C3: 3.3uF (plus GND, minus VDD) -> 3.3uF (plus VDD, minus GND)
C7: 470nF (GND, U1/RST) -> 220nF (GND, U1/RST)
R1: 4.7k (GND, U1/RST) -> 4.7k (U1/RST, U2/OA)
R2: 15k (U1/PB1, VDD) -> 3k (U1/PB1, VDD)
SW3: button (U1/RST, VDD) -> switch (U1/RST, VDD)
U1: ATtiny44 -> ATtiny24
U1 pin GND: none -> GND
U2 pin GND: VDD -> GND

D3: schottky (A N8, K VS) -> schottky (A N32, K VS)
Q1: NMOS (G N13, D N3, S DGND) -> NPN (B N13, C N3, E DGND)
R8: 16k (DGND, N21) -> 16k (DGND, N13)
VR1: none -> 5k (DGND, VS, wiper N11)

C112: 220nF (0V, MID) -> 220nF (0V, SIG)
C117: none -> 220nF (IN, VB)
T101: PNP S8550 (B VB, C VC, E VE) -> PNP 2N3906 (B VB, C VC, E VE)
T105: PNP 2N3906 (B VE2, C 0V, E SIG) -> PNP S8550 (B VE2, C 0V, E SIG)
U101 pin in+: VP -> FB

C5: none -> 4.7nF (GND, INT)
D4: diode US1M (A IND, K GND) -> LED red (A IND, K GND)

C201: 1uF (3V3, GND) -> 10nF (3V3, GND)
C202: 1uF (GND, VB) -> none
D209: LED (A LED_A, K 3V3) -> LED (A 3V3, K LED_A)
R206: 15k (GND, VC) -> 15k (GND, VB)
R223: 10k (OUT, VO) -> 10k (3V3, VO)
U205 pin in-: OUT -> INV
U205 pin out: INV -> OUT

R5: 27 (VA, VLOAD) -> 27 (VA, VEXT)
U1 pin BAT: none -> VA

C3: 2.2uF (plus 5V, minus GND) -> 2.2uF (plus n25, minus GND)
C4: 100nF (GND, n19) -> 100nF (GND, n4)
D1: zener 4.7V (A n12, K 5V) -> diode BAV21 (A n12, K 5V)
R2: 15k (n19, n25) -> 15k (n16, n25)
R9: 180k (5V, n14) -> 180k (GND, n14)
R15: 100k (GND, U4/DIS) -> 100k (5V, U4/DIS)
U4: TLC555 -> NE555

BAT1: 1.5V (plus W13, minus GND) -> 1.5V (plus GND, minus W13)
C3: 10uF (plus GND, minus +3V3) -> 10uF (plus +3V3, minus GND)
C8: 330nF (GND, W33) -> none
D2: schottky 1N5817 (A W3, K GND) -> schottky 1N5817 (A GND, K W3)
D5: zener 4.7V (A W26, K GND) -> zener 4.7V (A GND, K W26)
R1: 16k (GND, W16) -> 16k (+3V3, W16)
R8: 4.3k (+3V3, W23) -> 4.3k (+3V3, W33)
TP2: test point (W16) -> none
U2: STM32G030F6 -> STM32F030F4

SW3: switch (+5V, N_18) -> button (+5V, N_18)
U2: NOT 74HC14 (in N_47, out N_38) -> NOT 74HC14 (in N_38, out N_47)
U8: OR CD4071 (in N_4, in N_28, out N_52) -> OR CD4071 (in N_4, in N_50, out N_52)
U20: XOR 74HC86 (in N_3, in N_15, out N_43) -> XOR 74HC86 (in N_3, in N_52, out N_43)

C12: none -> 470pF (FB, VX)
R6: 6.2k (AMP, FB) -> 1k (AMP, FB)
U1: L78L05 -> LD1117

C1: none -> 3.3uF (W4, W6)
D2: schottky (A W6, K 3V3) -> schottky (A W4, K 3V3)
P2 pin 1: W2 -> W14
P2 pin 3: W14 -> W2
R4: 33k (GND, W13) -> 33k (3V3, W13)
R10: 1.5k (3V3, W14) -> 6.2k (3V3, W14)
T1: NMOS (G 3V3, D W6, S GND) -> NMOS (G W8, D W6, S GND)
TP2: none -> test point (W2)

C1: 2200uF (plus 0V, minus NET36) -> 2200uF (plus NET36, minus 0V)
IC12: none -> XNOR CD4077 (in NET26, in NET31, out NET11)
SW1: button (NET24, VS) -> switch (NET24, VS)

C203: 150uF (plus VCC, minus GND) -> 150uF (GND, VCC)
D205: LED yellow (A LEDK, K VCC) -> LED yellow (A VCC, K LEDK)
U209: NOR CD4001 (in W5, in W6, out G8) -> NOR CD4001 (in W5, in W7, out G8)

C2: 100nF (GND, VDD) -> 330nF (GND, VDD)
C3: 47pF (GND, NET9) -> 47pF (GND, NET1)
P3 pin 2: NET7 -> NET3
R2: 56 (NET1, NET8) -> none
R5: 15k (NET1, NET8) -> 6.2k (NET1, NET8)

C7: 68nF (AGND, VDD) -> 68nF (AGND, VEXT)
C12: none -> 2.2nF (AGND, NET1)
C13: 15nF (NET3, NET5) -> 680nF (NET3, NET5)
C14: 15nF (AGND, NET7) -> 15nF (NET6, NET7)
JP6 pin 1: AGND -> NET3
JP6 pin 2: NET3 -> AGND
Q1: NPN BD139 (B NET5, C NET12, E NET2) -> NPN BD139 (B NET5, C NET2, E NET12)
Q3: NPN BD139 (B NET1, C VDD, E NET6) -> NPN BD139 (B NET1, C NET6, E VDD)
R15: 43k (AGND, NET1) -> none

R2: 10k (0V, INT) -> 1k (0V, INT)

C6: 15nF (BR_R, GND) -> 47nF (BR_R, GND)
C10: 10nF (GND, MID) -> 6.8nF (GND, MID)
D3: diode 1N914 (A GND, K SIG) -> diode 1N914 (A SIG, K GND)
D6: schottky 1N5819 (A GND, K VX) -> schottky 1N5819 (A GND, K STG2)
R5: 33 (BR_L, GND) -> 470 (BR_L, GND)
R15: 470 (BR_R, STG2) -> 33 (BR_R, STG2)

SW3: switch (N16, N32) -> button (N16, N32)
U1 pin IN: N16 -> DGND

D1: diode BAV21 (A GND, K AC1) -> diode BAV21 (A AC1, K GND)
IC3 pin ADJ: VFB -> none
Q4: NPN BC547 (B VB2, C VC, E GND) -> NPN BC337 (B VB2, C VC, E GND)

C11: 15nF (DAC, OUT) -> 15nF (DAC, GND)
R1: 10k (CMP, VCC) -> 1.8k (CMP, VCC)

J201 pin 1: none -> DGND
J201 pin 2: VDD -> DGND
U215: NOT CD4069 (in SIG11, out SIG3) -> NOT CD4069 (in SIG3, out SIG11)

###

Retype the listing above without a single difference.

## Answer to this problem
C3: 3.3uF (plus GND, minus VDD) -> 3.3uF (plus VDD, minus GND)
C7: 470nF (GND, U1/RST) -> 220nF (GND, U1/RST)
R1: 4.7k (GND, U1/RST) -> 4.7k (U1/RST, U2/OA)
R2: 15k (U1/PB1, VDD) -> 3k (U1/PB1, VDD)
SW3: button (U1/RST, VDD) -> switch (U1/RST, VDD)
U1: ATtiny44 -> ATtiny24
U1 pin GND: none -> GND
U2 pin GND: VDD -> GND

D3: schottky (A N8, K VS) -> schottky (A N32, K VS)
Q1: NMOS (G N13, D N3, S DGND) -> NPN (B N13, C N3, E DGND)
R8: 16k (DGND, N21) -> 16k (DGND, N13)
VR1: none -> 5k (DGND, VS, wiper N11)

C112: 220nF (0V, MID) -> 220nF (0V, SIG)
C117: none -> 220nF (IN, VB)
T101: PNP S8550 (B VB, C VC, E VE) -> PNP 2N3906 (B VB, C VC, E VE)
T105: PNP 2N3906 (B VE2, C 0V, E SIG) -> PNP S8550 (B VE2, C 0V, E SIG)
U101 pin in+: VP -> FB

C5: none -> 4.7nF (GND, INT)
D4: diode US1M (A IND, K GND) -> LED red (A IND, K GND)

C201: 1uF (3V3, GND) -> 10nF (3V3, GND)
C202: 1uF (GND, VB) -> none
D209: LED (A LED_A, K 3V3) -> LED (A 3V3, K LED_A)
R206: 15k (GND, VC) -> 15k (GND, VB)
R223: 10k (OUT, VO) -> 10k (3V3, VO)
U205 pin in-: OUT -> INV
U205 pin out: INV -> OUT

R5: 27 (VA, VLOAD) -> 27 (VA, VEXT)
U1 pin BAT: none -> VA

C3: 2.2uF (plus 5V, minus GND) -> 2.2uF (plus n25, minus GND)
C4: 100nF (GND, n19) -> 100nF (GND, n4)
D1: zener 4.7V (A n12, K 5V) -> diode BAV21 (A n12, K 5V)
R2: 15k (n19, n25) -> 15k (n16, n25)
R9: 180k (5V, n14) -> 180k (GND, n14)
R15: 100k (GND, U4/DIS) -> 100k (5V, U4/DIS)
U4: TLC555 -> NE555

BAT1: 1.5V (plus W13, minus GND) -> 1.5V (plus GND, minus W13)
C3: 10uF (plus GND, minus +3V3) -> 10uF (plus +3V3, minus GND)
C8: 330nF (GND, W33) -> none
D2: schottky 1N5817 (A W3, K GND) -> schottky 1N5817 (A GND, K W3)
D5: zener 4.7V (A W26, K GND) -> zener 4.7V (A GND, K W26)
R1: 16k (GND, W16) -> 16k (+3V3, W16)
R8: 4.3k (+3V3, W23) -> 4.3k (+3V3, W33)
TP2: test point (W16) -> none
U2: STM32G030F6 -> STM32F030F4

SW3: switch (+5V, N_18) -> button (+5V, N_18)
U2: NOT 74HC14 (in N_47, out N_38) -> NOT 74HC14 (in N_38, out N_47)
U8: OR CD4071 (in N_4, in N_28, out N_52) -> OR CD4071 (in N_4, in N_50, out N_52)
U20: XOR 74HC86 (in N_3, in N_15, out N_43) -> XOR 74HC86 (in N_3, in N_52, out N_43)

C12: none -> 470pF (FB, VX)
R6: 6.2k (AMP, FB) -> 1k (AMP, FB)
U1: L78L05 -> LD1117

C1: none -> 3.3uF (W4, W6)
D2: schottky (A W6, K 3V3) -> schottky (A W4, K 3V3)
P2 pin 1: W2 -> W14
P2 pin 3: W14 -> W2
R4: 33k (GND, W13) -> 33k (3V3, W13)
R10: 1.5k (3V3, W14) -> 6.2k (3V3, W14)
T1: NMOS (G 3V3, D W6, S GND) -> NMOS (G W8, D W6, S GND)
TP2: none -> test point (W2)

C1: 2200uF (plus 0V, minus NET36) -> 2200uF (plus NET36, minus 0V)
IC12: none -> XNOR CD4077 (in NET26, in NET31, out NET11)
SW1: button (NET24, VS) -> switch (NET24, VS)

C203: 150uF (plus VCC, minus GND) -> 150uF (GND, VCC)
D205: LED yellow (A LEDK, K VCC) -> LED yellow (A VCC, K LEDK)
U209: NOR CD4001 (in W5, in W6, out G8) -> NOR CD4001 (in W5, in W7, out G8)

C2: 100nF (GND, VDD) -> 330nF (GND, VDD)
C3: 47pF (GND, NET9) -> 47pF (GND, NET1)
P3 pin 2: NET7 -> NET3
R2: 56 (NET1, NET8) -> none
R5: 15k (NET1, NET8) -> 6.2k (NET1, NET8)

C7: 68nF (AGND, VDD) -> 68nF (AGND, VEXT)
C12: none -> 2.2nF (AGND, NET1)
C13: 15nF (NET3, NET5) -> 680nF (NET3, NET5)
C14: 15nF (AGND, NET7) -> 15nF (NET6, NET7)
JP6 pin 1: AGND -> NET3
JP6 pin 2: NET3 -> AGND
Q1: NPN BD139 (B NET5, C NET12, E NET2) -> NPN BD139 (B NET5, C NET2, E NET12)
Q3: NPN BD139 (B NET1, C VDD, E NET6) -> NPN BD139 (B NET1, C NET6, E VDD)
R15: 43k (AGND, NET1) -> none

R2: 10k (0V, INT) -> 1k (0V, INT)

C6: 15nF (BR_R, GND) -> 47nF (BR_R, GND)
C10: 10nF (GND, MID) -> 6.8nF (GND, MID)
D3: diode 1N914 (A GND, K SIG) -> diode 1N914 (A SIG, K GND)
D6: schottky 1N5819 (A GND, K VX) -> schottky 1N5819 (A GND, K STG2)
R5: 33 (BR_L, GND) -> 470 (BR_L, GND)
R15: 470 (BR_R, STG2) -> 33 (BR_R, STG2)

SW3: switch (N16, N32) -> button (N16, N32)
U1 pin IN: N16 -> DGND

D1: diode BAV21 (A GND, K AC1) -> diode BAV21 (A AC1, K GND)
IC3 pin ADJ: VFB -> none
Q4: NPN BC547 (B VB2, C VC, E GND) -> NPN BC337 (B VB2, C VC, E GND)

C11: 15nF (DAC, OUT) -> 15nF (DAC, GND)
R1: 10k (CMP, VCC) -> 1.8k (CMP, VCC)

J201 pin 1: none -> DGND
J201 pin 2: VDD -> DGND
U215: NOT CD4069 (in SIG11, out SIG3) -> NOT CD4069 (in SIG3, out SIG11)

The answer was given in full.